Information supplied.
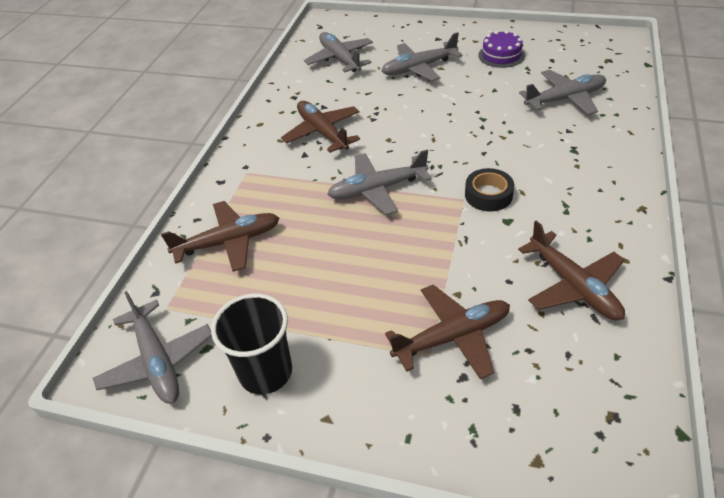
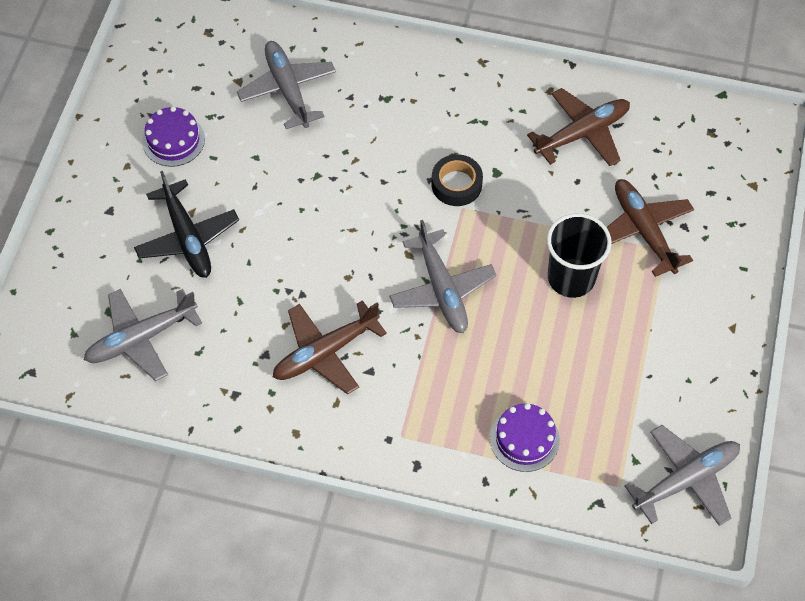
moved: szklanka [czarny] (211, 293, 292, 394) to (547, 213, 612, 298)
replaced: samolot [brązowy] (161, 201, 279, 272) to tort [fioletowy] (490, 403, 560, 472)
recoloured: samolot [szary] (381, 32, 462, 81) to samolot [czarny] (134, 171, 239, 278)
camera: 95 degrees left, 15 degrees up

Aim of the exercise. Omit the pictures, then give all the lines above again exactly.

Response.
moved: szklanka [czarny] (211, 293, 292, 394) to (547, 213, 612, 298)
replaced: samolot [brązowy] (161, 201, 279, 272) to tort [fioletowy] (490, 403, 560, 472)
recoloured: samolot [szary] (381, 32, 462, 81) to samolot [czarny] (134, 171, 239, 278)
camera: 95 degrees left, 15 degrees up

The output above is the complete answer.